> **REQUIREMENT**
Starting at the first line of the material below and stopping after the line that includes "D8: LED (A MID, K", write the lines out again exactly. Drop any pictures.

> **INFORMATION**
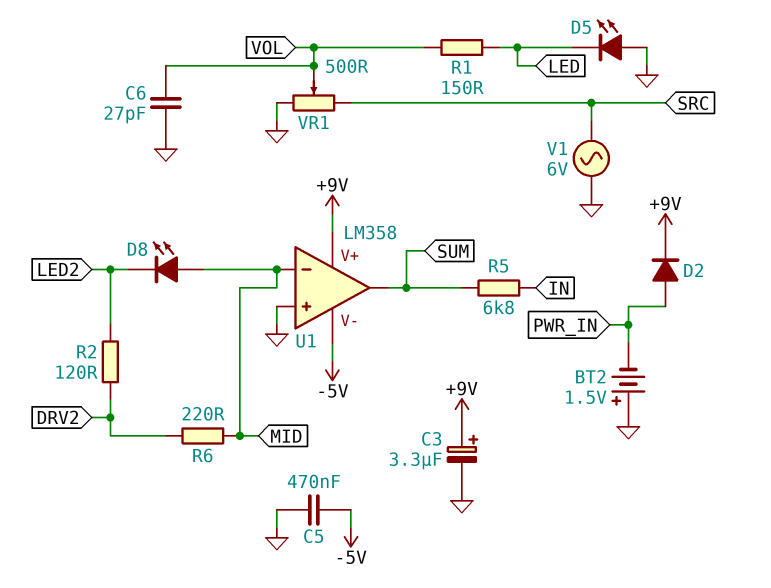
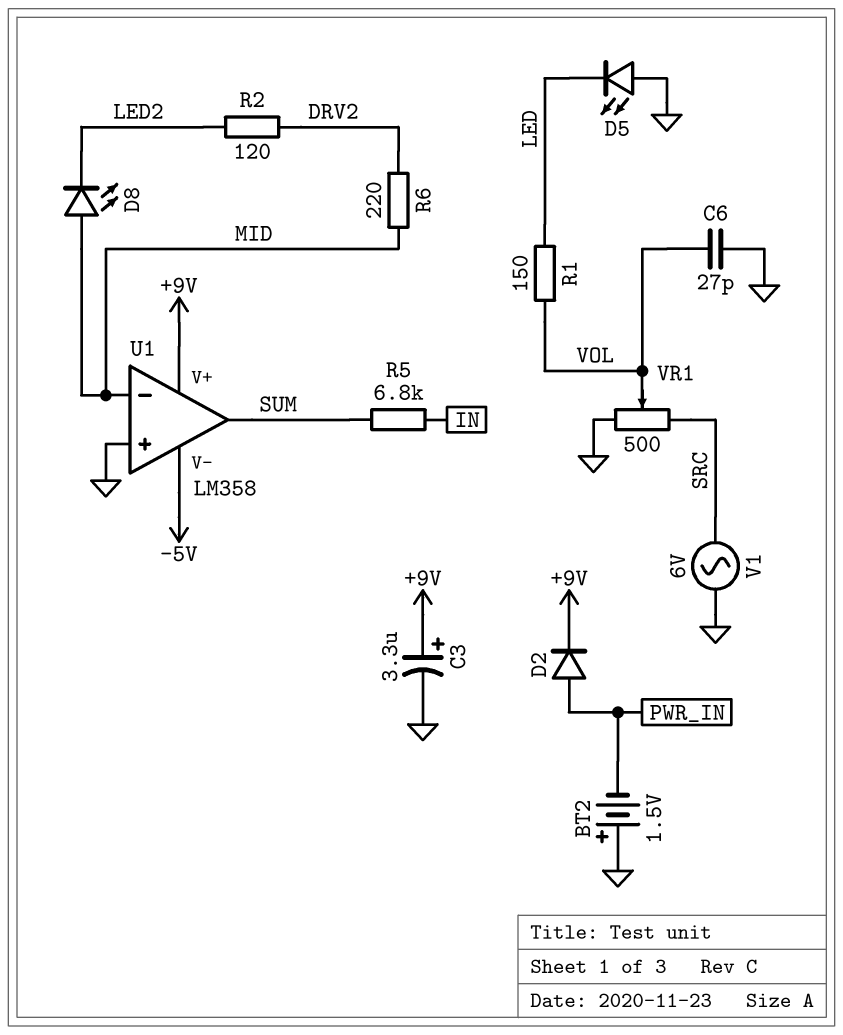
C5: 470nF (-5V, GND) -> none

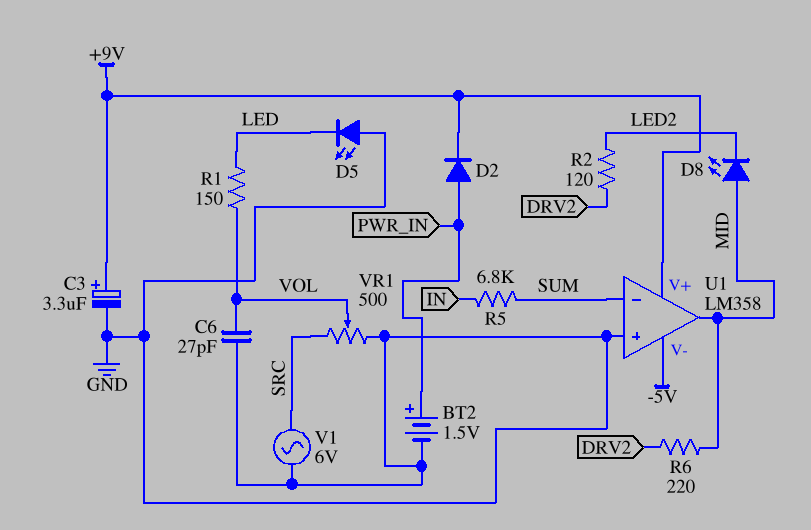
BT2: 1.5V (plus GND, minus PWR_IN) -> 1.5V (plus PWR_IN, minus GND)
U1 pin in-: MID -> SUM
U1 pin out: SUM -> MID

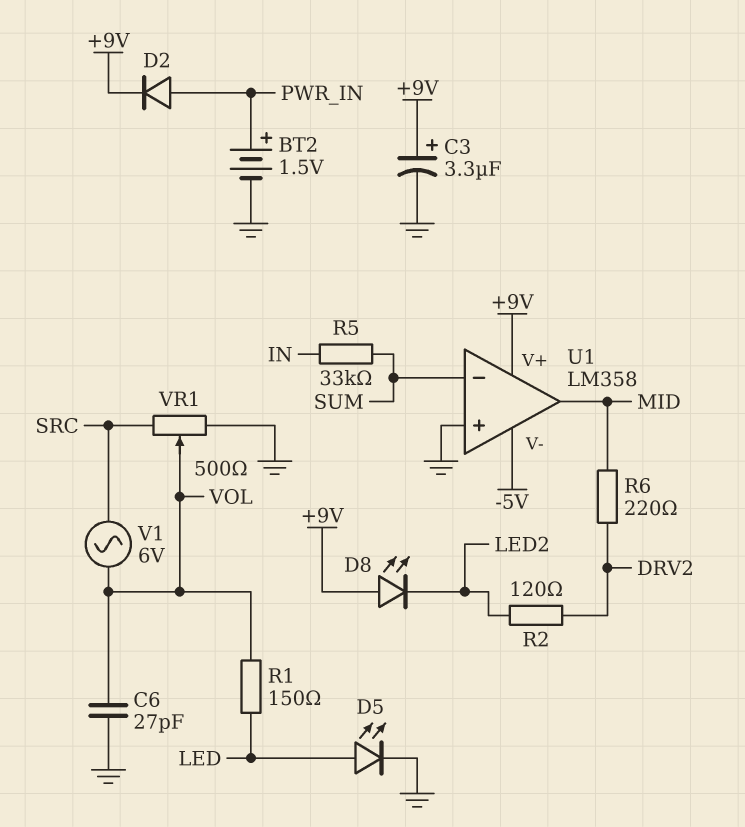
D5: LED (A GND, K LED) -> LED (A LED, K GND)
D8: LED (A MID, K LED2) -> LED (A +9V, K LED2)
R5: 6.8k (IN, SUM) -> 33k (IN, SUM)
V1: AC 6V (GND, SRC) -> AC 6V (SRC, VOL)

> **EXERCISE ANSWER**
C5: 470nF (-5V, GND) -> none

BT2: 1.5V (plus GND, minus PWR_IN) -> 1.5V (plus PWR_IN, minus GND)
U1 pin in-: MID -> SUM
U1 pin out: SUM -> MID

D5: LED (A GND, K LED) -> LED (A LED, K GND)
D8: LED (A MID, K LED2) -> LED (A +9V, K LED2)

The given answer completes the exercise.